#### [Task goal]
Search the data for lines holding the word "camera". State how many there are, and nothing else.

[Opening Exercise inputs section]

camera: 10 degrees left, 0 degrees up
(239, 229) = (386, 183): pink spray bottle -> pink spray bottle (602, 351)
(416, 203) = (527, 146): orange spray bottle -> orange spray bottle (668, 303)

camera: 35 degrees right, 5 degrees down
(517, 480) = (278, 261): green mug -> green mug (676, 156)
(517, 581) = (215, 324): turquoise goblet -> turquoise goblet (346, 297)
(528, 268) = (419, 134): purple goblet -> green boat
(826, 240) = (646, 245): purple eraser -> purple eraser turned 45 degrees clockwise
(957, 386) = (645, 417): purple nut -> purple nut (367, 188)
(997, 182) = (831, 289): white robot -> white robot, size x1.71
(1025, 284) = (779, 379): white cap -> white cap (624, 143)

[Closing Exercise inputs section]
[Opening Exercise inputs section]

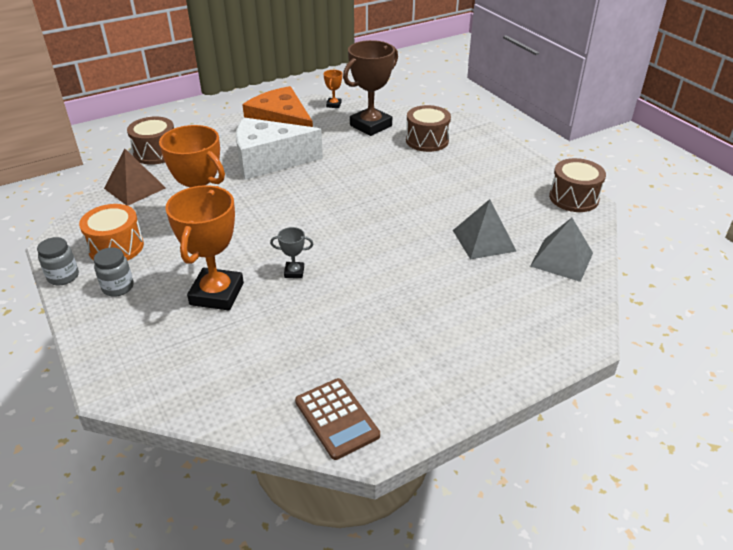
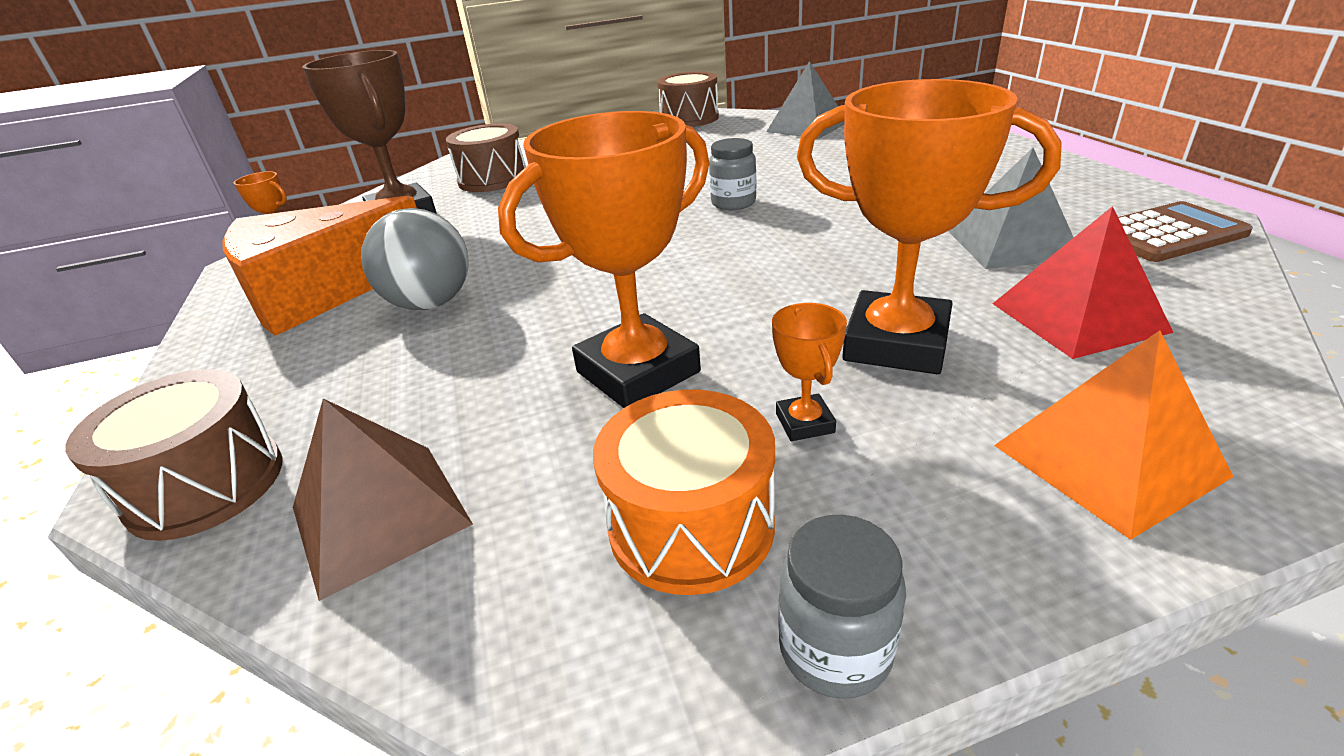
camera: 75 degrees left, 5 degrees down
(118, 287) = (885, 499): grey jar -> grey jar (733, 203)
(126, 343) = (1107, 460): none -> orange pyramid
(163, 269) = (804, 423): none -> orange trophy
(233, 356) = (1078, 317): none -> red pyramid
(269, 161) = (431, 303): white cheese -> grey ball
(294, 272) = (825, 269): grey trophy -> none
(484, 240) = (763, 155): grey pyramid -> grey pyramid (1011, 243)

[Closing Exercise inputs section]

#### [Answer to this task]
3